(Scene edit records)
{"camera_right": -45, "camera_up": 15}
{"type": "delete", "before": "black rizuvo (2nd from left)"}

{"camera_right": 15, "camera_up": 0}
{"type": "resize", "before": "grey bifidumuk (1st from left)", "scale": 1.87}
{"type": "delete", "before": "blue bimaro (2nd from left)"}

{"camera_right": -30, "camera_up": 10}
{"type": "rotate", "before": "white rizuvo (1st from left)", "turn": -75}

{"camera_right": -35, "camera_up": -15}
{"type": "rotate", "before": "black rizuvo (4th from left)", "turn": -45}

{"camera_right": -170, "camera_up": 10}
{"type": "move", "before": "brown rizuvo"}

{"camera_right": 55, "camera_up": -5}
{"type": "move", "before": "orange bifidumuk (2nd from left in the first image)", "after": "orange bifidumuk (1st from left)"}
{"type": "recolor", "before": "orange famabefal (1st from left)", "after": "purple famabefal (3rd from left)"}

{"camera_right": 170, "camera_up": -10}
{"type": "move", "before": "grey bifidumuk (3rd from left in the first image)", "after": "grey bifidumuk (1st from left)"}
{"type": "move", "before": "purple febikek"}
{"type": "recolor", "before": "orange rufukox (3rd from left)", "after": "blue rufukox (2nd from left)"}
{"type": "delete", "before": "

TASK GOAL
Nothing is to be left out; reproduce each record exactly.

EXERCISE ANSWER
{"camera_right": -45, "camera_up": 15}
{"type": "delete", "before": "black rizuvo (2nd from left)"}

{"camera_right": 15, "camera_up": 0}
{"type": "resize", "before": "grey bifidumuk (1st from left)", "scale": 1.87}
{"type": "delete", "before": "blue bimaro (2nd from left)"}

{"camera_right": -30, "camera_up": 10}
{"type": "rotate", "before": "white rizuvo (1st from left)", "turn": -75}

{"camera_right": -35, "camera_up": -15}
{"type": "rotate", "before": "black rizuvo (4th from left)", "turn": -45}

{"camera_right": -170, "camera_up": 10}
{"type": "move", "before": "brown rizuvo"}

{"camera_right": 55, "camera_up": -5}
{"type": "move", "before": "orange bifidumuk (2nd from left in the first image)", "after": "orange bifidumuk (1st from left)"}
{"type": "recolor", "before": "orange famabefal (1st from left)", "after": "purple famabefal (3rd from left)"}

{"camera_right": 170, "camera_up": -10}
{"type": "move", "before": "grey bifidumuk (3rd from left in the first image)", "after": "grey bifidumuk (1st from left)"}
{"type": "move", "before": "purple febikek"}
{"type": "recolor", "before": "orange rufukox (3rd from left)", "after": "blue rufukox (2nd from left)"}
{"type": "delete", "before": "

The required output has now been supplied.